● WHAT IS NEEDED
If a line of the records holds the word "DGND", copy it out.
(AVAILABLE DATA Opens)
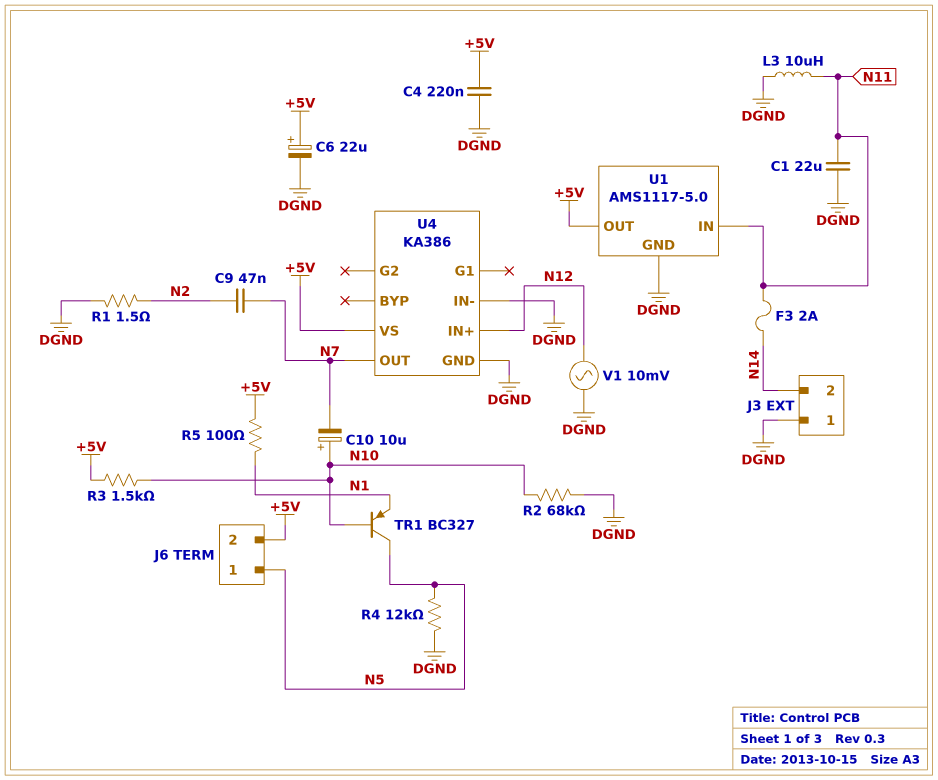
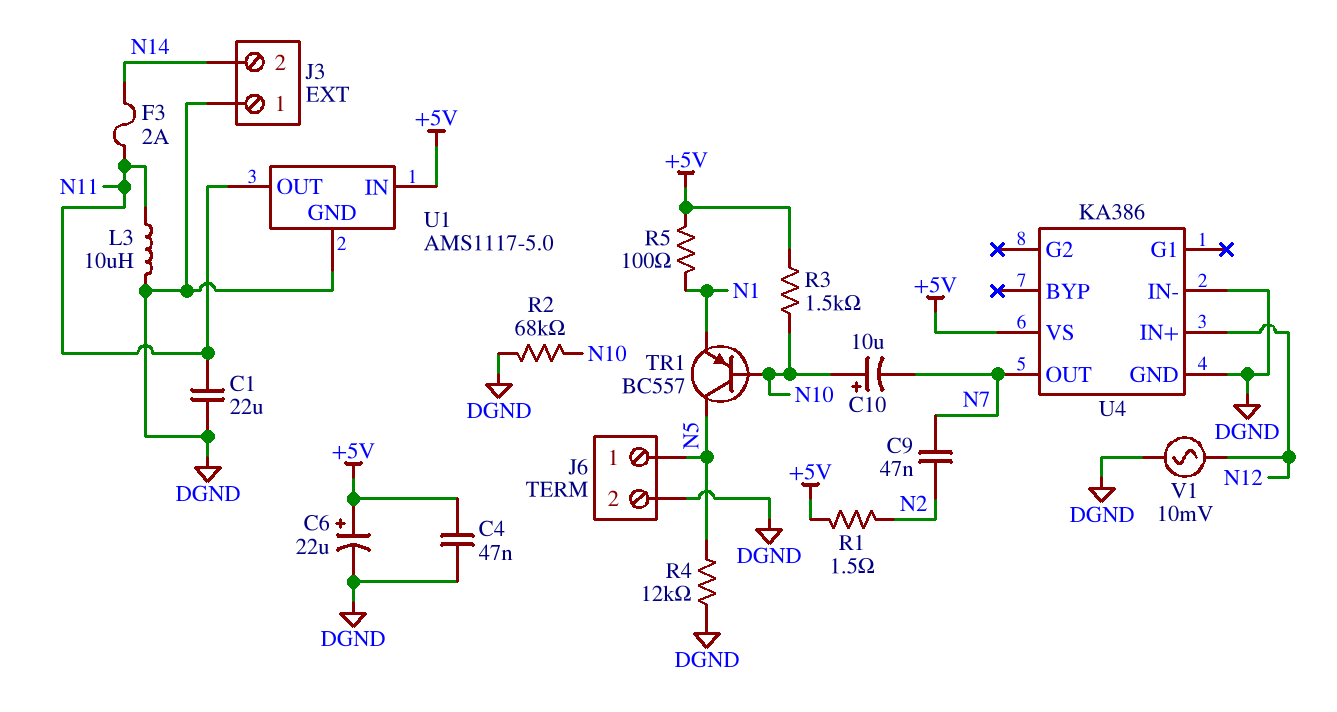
C4: 220nF (+5V, DGND) -> 47nF (+5V, DGND)
J6 pin 2: +5V -> DGND
R1: 1.5 (DGND, N2) -> 1.5 (+5V, N2)
TR1: PNP BC327 (B N10, C N5, E N1) -> PNP BC557 (B N10, C N5, E N1)
U1 pin IN: N11 -> +5V
U1 pin OUT: +5V -> N11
(AVAILABLE DATA Closes)
● RESPONSE BOX
C4: 220nF (+5V, DGND) -> 47nF (+5V, DGND)
J6 pin 2: +5V -> DGND
R1: 1.5 (DGND, N2) -> 1.5 (+5V, N2)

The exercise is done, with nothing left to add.